## begin Entries supplied

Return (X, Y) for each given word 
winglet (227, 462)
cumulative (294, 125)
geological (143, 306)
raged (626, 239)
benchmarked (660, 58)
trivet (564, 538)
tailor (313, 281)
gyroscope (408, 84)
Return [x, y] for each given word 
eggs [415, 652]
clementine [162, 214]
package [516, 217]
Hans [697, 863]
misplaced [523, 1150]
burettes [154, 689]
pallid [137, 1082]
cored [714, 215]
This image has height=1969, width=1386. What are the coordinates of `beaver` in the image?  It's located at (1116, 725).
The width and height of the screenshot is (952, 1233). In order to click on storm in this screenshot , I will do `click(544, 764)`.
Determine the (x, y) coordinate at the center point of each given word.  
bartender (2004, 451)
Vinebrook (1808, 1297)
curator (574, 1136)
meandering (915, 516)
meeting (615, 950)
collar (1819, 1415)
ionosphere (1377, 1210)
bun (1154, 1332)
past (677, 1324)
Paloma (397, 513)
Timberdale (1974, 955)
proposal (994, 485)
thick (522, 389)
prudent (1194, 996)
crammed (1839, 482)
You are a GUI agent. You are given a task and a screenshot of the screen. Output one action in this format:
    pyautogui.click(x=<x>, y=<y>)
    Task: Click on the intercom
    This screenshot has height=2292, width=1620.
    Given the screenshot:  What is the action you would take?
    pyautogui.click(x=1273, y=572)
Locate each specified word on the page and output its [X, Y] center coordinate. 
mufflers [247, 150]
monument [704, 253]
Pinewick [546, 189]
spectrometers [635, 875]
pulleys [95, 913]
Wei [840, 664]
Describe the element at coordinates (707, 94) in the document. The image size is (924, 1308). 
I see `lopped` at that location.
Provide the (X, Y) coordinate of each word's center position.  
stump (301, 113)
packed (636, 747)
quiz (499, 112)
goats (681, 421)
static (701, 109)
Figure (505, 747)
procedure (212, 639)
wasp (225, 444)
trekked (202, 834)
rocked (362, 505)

## end Entries supplied

Gather and copy out each line of the records above that includes the word "Return".

Return (X, Y) for each given word 
Return [x, y] for each given word 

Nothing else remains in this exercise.